Problem details. After locating the line with "BT pin TXD: 6 -> A3" in the entries below, output it and each following line up to and including the line with "DHT1 pin VCC: 5V -> 3V3", exactly and without pictures.

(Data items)
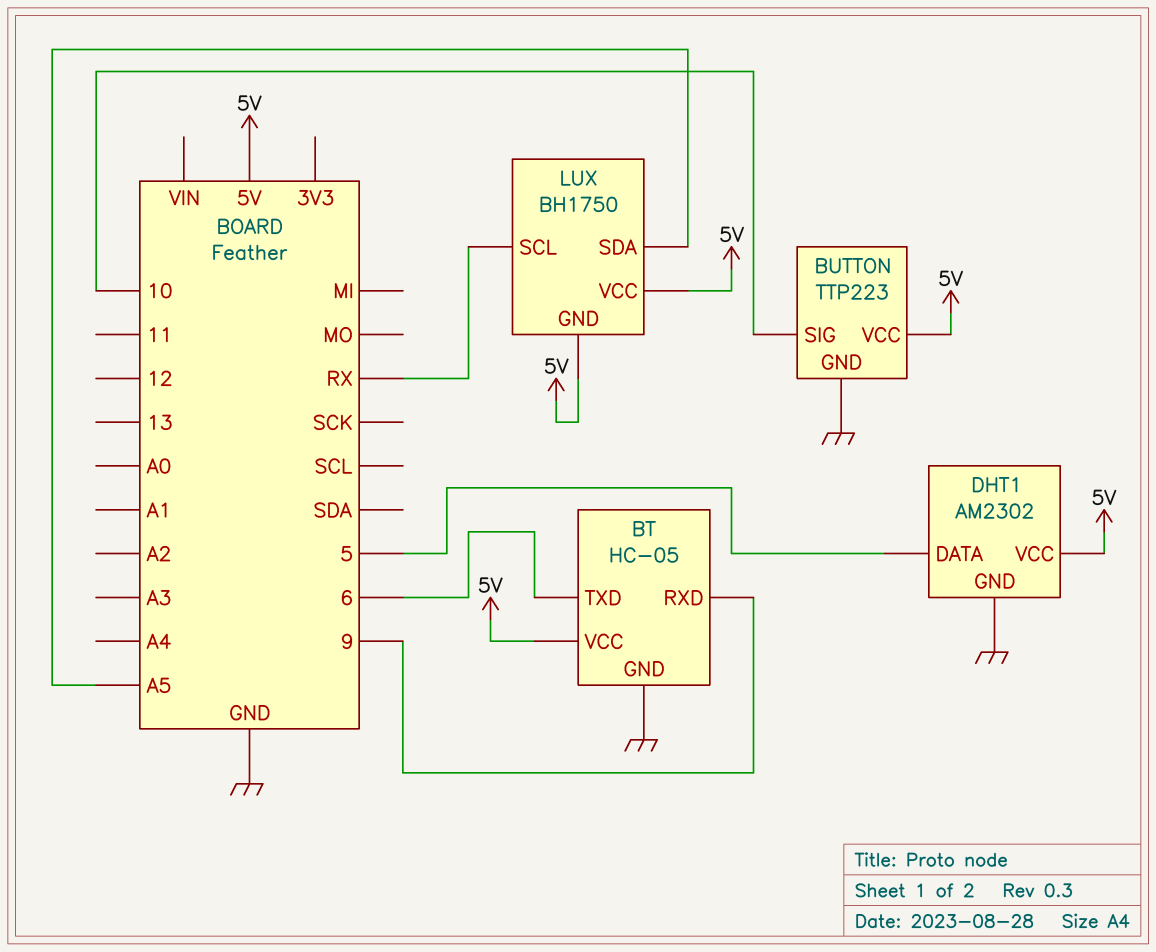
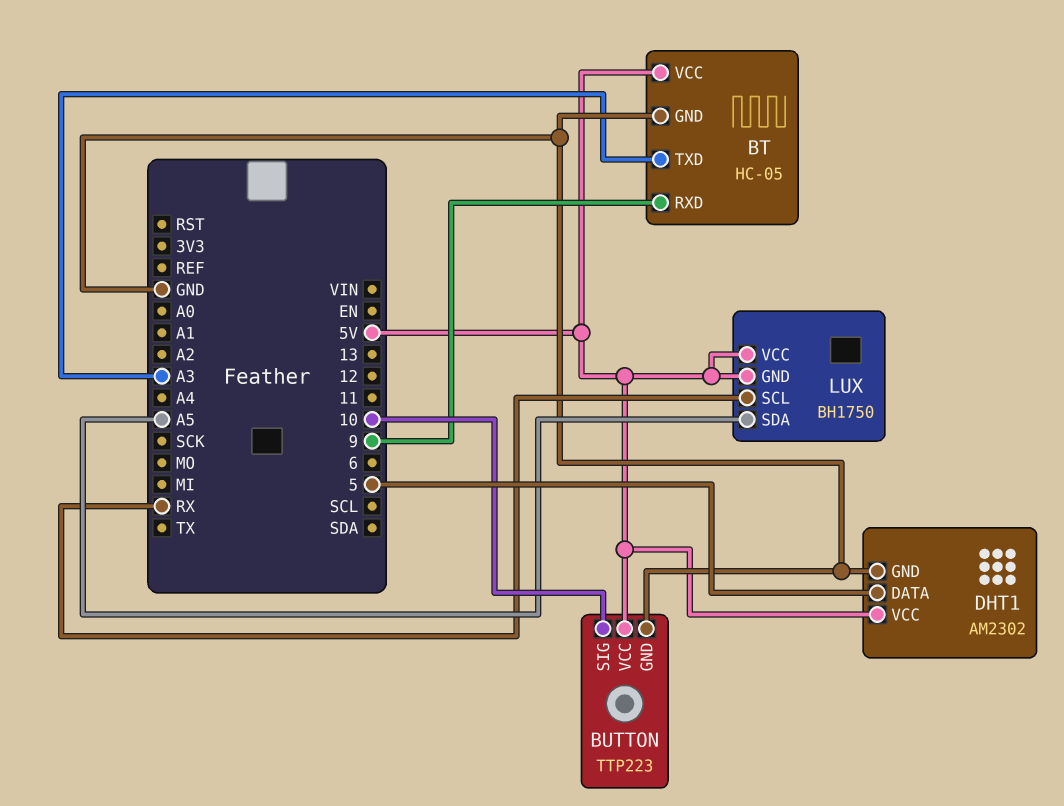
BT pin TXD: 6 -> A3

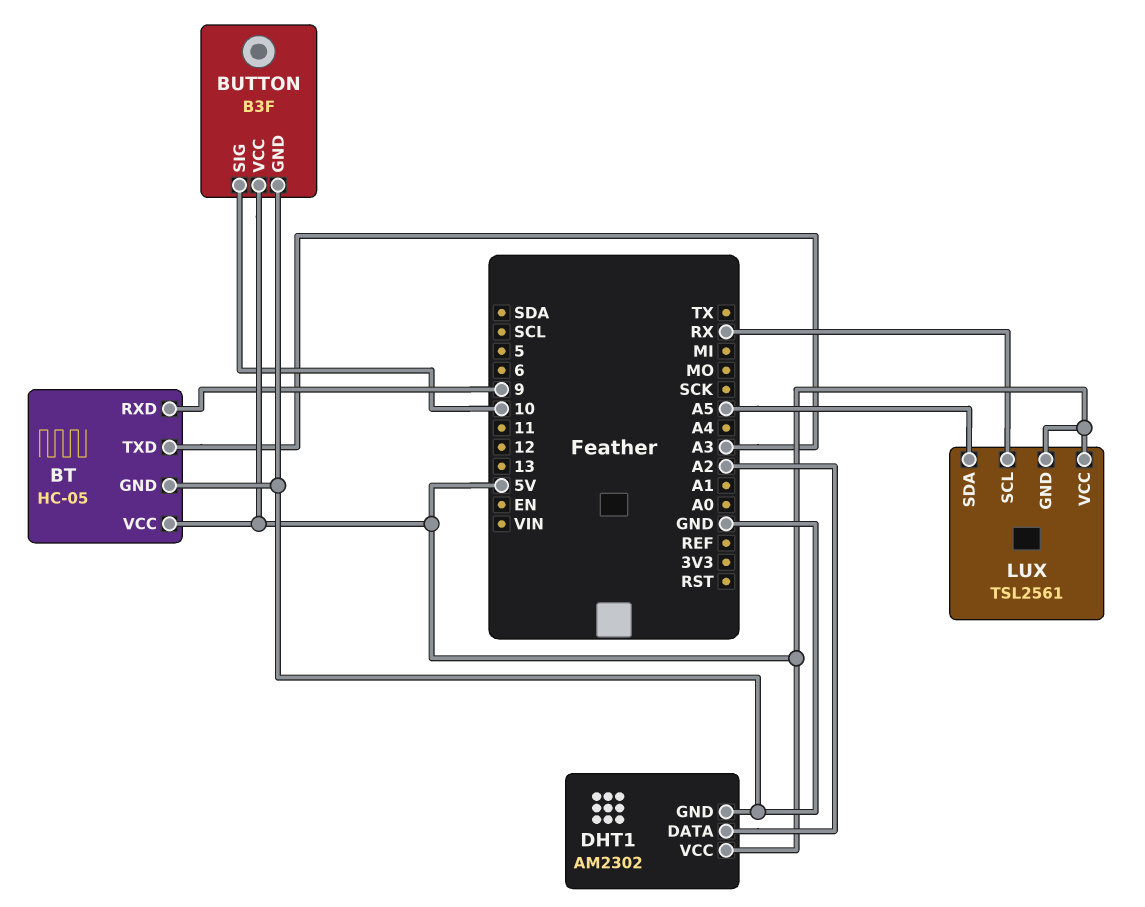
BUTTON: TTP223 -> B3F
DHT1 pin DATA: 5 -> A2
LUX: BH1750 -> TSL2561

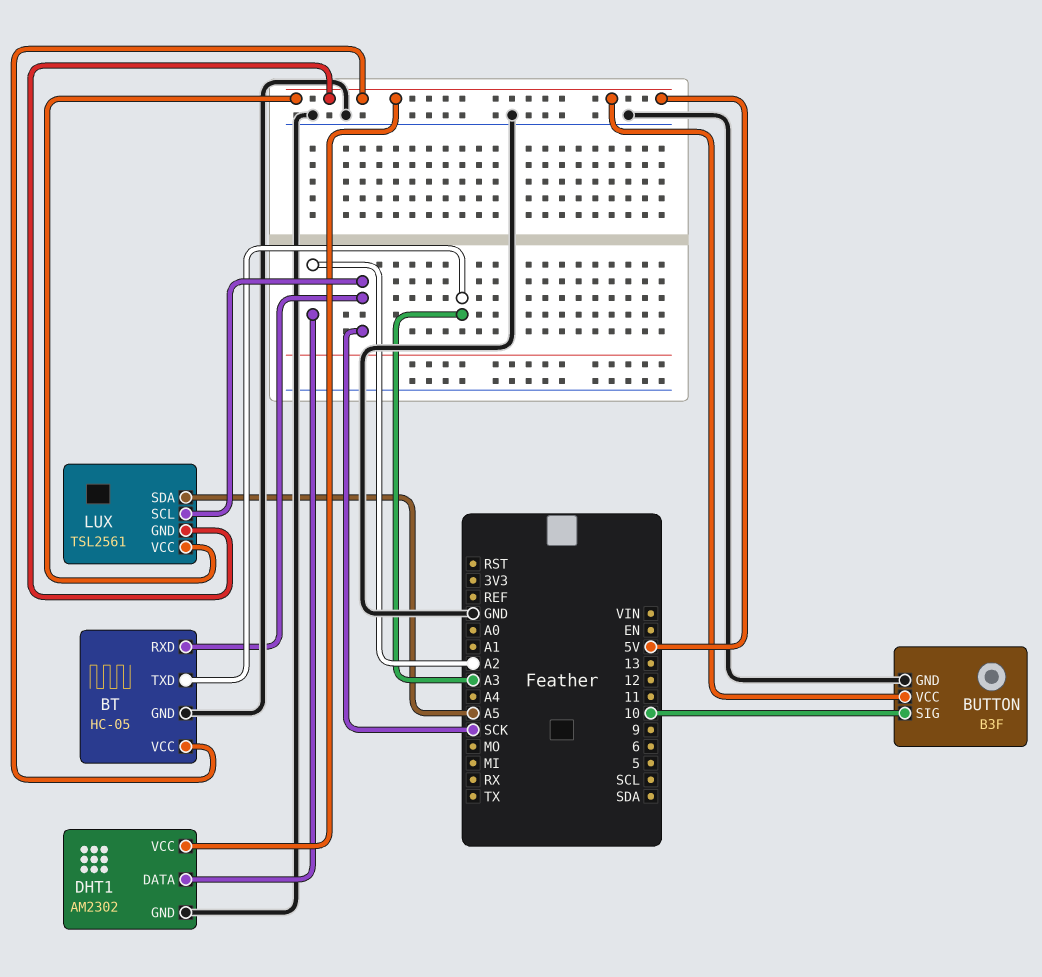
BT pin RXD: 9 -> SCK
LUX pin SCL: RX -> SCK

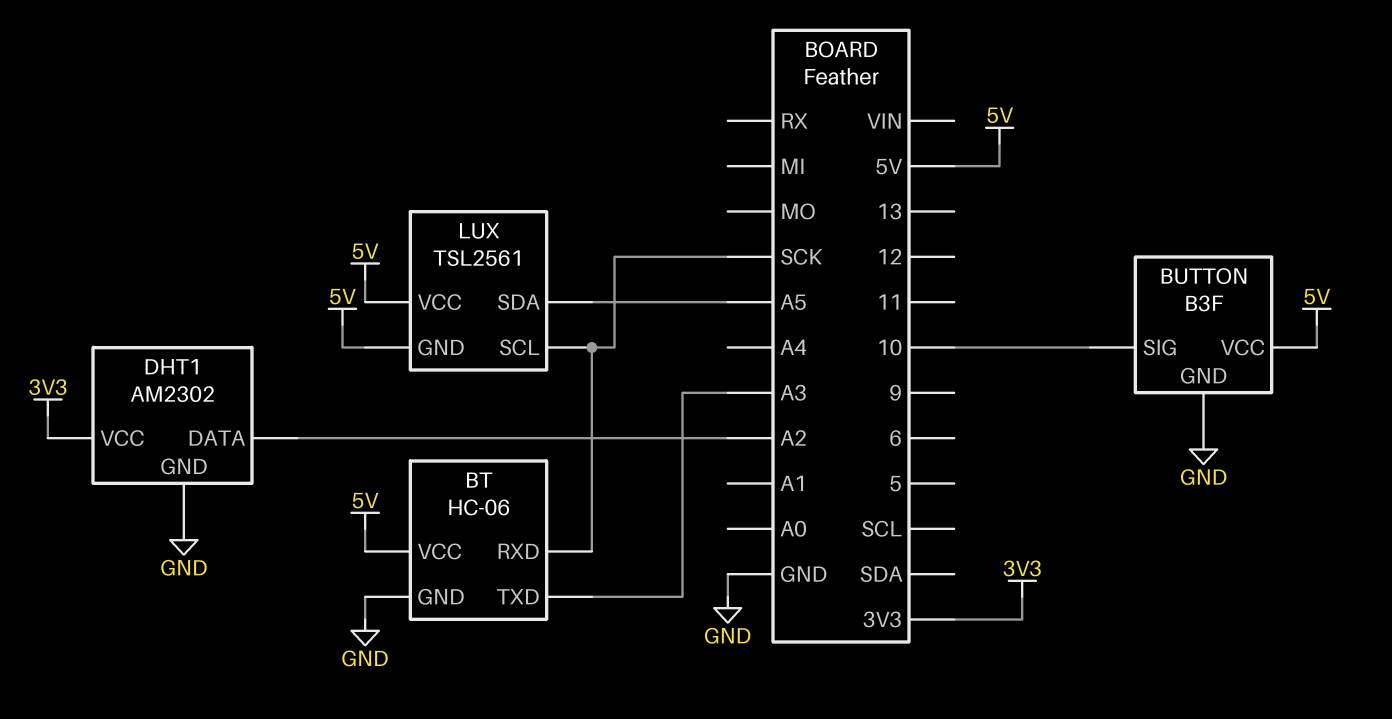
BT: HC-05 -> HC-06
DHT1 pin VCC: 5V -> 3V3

--

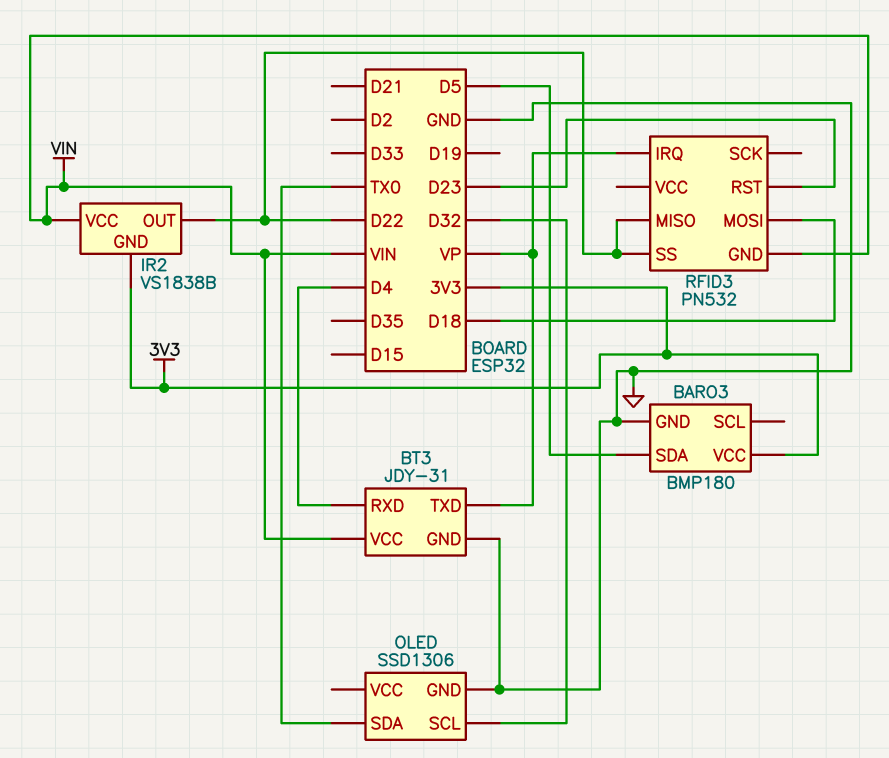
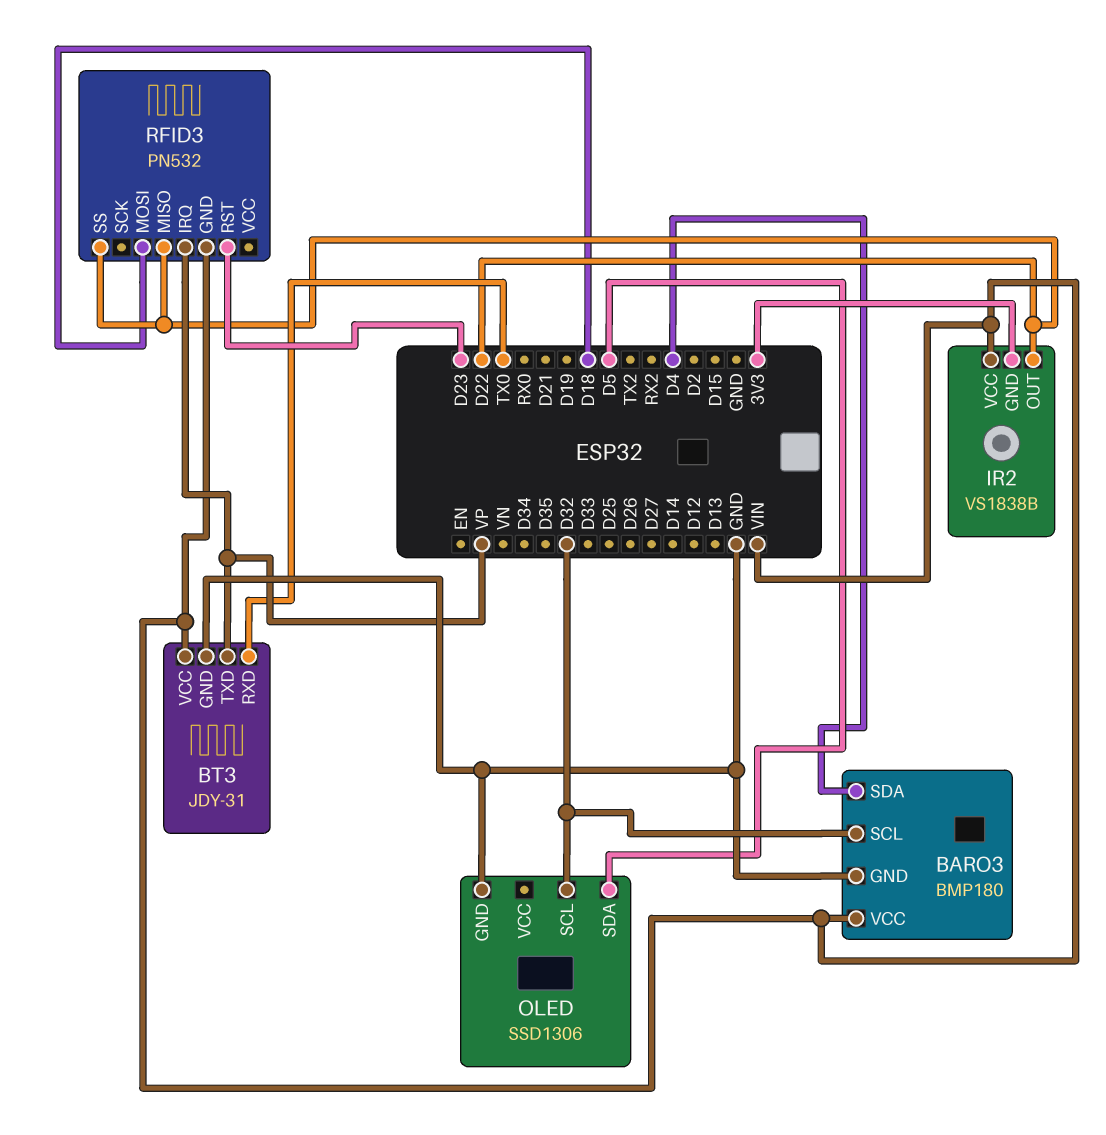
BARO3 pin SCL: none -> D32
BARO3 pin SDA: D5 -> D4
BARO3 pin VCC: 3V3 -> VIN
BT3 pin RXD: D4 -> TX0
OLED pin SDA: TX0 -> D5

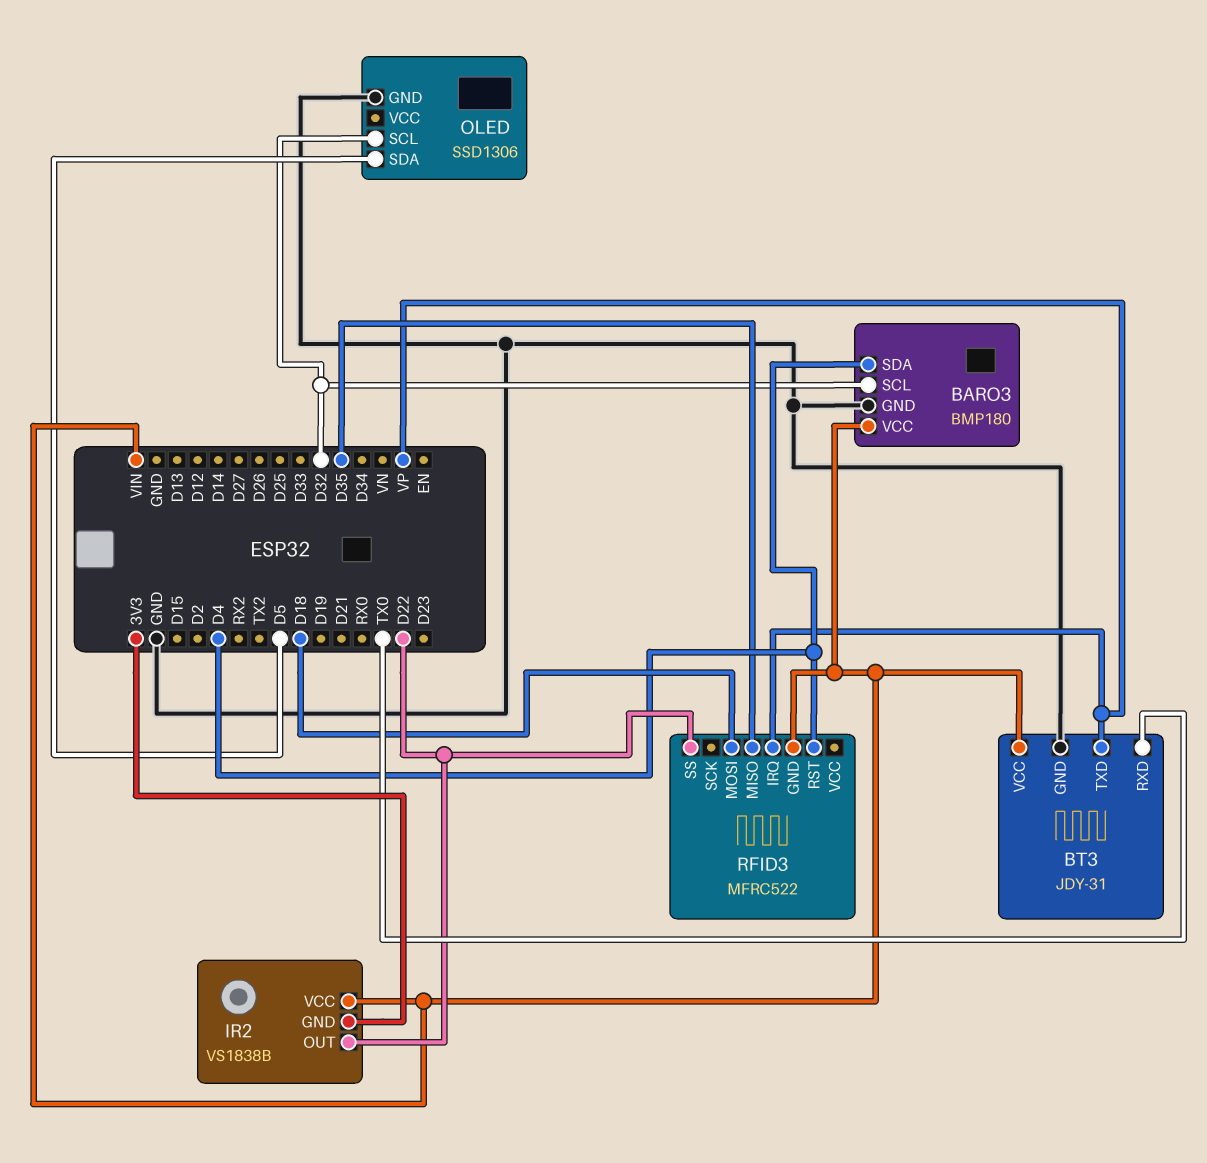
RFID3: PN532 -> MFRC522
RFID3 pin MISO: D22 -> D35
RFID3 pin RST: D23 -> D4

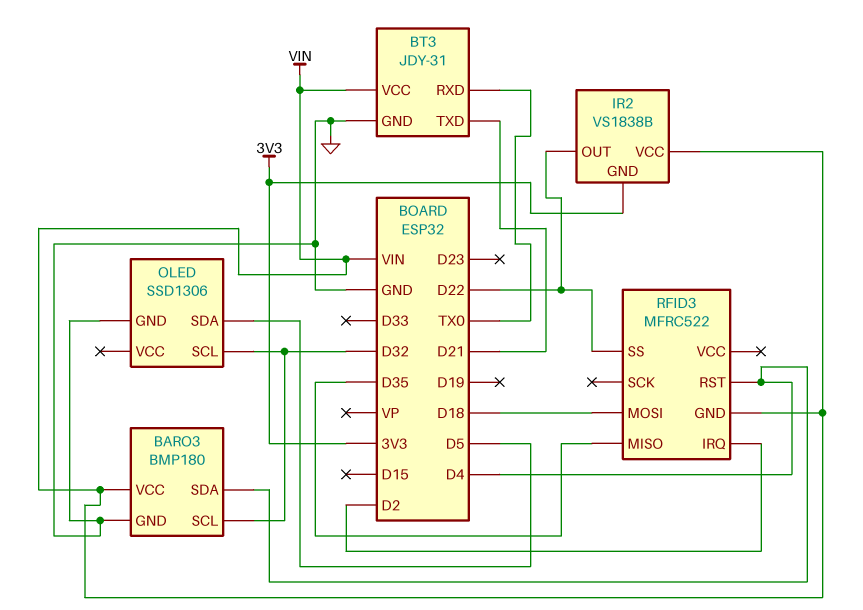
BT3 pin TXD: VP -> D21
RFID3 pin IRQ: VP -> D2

Task solution.
BT pin TXD: 6 -> A3

BUTTON: TTP223 -> B3F
DHT1 pin DATA: 5 -> A2
LUX: BH1750 -> TSL2561

BT pin RXD: 9 -> SCK
LUX pin SCL: RX -> SCK

BT: HC-05 -> HC-06
DHT1 pin VCC: 5V -> 3V3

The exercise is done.